## Enunciado de la tarea
Encuentra en los registros cada línea que contenga la cadena "grace" y cópiala.

== Registros de datos ==

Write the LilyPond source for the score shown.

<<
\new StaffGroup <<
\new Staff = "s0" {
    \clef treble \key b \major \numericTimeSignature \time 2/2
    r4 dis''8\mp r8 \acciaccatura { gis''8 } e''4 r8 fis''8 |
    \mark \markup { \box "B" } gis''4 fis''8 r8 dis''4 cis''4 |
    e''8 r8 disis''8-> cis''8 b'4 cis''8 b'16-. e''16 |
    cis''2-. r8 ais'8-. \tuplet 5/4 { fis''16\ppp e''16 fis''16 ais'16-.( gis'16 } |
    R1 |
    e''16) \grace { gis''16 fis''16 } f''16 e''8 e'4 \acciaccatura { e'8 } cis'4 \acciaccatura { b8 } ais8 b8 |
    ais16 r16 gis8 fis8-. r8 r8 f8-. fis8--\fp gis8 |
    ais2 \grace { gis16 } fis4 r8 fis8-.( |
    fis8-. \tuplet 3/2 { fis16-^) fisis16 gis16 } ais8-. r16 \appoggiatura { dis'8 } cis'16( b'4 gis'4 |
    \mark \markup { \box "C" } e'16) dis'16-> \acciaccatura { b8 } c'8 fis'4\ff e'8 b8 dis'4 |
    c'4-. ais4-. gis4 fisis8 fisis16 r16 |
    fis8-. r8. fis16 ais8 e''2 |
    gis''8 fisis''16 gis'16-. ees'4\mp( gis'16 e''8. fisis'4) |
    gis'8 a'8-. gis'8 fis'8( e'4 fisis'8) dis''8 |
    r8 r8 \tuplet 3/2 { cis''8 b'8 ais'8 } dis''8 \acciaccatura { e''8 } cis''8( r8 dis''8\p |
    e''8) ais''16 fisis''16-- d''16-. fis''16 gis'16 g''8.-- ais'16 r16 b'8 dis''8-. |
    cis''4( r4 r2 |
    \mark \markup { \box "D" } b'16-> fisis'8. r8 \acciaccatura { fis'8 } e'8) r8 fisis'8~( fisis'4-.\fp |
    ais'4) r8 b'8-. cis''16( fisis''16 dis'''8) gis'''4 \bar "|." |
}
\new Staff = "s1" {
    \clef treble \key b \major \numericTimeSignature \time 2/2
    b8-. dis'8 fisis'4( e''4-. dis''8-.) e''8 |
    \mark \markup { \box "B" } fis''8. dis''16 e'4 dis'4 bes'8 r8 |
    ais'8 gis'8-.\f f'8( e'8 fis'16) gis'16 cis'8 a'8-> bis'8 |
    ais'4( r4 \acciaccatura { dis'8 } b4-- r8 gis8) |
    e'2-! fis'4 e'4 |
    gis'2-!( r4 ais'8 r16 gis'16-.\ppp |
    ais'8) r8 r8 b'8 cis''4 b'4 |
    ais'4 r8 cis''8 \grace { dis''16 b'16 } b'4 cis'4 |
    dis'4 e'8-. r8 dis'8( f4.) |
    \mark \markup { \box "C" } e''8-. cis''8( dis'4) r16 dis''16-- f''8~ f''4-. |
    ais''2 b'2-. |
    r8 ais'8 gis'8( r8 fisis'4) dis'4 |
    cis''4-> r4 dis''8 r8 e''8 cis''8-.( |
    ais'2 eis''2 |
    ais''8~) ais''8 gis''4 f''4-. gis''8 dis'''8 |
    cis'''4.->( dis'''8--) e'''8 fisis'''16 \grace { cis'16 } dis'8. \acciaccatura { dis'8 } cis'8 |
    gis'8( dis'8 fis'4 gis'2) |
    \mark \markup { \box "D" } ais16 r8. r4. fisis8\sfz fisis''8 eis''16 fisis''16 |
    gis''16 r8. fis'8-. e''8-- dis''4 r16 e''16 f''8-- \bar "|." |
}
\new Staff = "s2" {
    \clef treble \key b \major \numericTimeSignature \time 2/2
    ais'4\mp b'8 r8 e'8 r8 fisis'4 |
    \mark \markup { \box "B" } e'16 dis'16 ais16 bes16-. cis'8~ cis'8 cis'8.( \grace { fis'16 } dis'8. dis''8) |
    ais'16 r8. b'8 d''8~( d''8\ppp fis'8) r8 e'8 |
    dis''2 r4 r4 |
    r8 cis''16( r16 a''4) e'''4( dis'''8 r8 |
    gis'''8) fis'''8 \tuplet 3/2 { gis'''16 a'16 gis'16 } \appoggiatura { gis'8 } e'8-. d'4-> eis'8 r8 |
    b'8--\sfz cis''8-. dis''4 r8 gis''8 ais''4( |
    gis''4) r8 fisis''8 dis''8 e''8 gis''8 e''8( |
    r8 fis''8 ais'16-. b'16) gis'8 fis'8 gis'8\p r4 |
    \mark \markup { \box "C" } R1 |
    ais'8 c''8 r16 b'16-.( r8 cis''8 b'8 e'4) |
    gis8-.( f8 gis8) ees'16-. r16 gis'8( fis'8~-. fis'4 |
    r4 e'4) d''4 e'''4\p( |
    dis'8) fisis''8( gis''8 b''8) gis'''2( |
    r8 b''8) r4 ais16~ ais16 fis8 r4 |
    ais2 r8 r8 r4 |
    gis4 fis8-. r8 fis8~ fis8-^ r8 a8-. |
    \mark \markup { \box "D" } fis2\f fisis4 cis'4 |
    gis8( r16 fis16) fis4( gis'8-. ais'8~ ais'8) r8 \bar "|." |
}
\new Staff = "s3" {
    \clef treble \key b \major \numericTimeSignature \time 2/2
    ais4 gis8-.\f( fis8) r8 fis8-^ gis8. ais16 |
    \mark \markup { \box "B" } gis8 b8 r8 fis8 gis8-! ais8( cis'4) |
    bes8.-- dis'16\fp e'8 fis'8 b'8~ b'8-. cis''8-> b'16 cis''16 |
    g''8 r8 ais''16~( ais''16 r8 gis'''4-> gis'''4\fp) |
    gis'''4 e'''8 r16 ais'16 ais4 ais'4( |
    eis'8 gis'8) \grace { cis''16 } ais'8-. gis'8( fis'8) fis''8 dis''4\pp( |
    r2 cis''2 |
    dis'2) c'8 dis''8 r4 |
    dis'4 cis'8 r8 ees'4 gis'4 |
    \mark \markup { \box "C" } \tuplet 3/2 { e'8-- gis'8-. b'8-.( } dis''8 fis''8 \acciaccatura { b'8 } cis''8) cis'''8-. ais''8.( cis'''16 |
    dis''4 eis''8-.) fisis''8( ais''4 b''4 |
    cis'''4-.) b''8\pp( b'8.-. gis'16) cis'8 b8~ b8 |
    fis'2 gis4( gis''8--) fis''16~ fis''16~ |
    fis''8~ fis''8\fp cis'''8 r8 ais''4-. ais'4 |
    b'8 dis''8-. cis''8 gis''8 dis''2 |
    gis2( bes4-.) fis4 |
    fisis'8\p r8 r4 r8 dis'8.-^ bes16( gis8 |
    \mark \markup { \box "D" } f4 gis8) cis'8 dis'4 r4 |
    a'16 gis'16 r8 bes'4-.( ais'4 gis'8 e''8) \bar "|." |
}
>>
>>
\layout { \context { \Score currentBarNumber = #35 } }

===

## Respuesta al problema
    e''16) \grace { gis''16 fis''16 } f''16 e''8 e'4 \acciaccatura { e'8 } cis'4 \acciaccatura { b8 } ais8 b8 |
    ais2 \grace { gis16 } fis4 r8 fis8-.( |
    ais'4 r8 cis''8 \grace { dis''16 b'16 } b'4 cis'4 |
    cis'''4.->( dis'''8--) e'''8 fisis'''16 \grace { cis'16 } dis'8. \acciaccatura { dis'8 } cis'8 |
    \mark \markup { \box "B" } e'16 dis'16 ais16 bes16-. cis'8~ cis'8 cis'8.( \grace { fis'16 } dis'8. dis''8) |
    eis'8 gis'8) \grace { cis''16 } ais'8-. gis'8( fis'8) fis''8 dis''4\pp( |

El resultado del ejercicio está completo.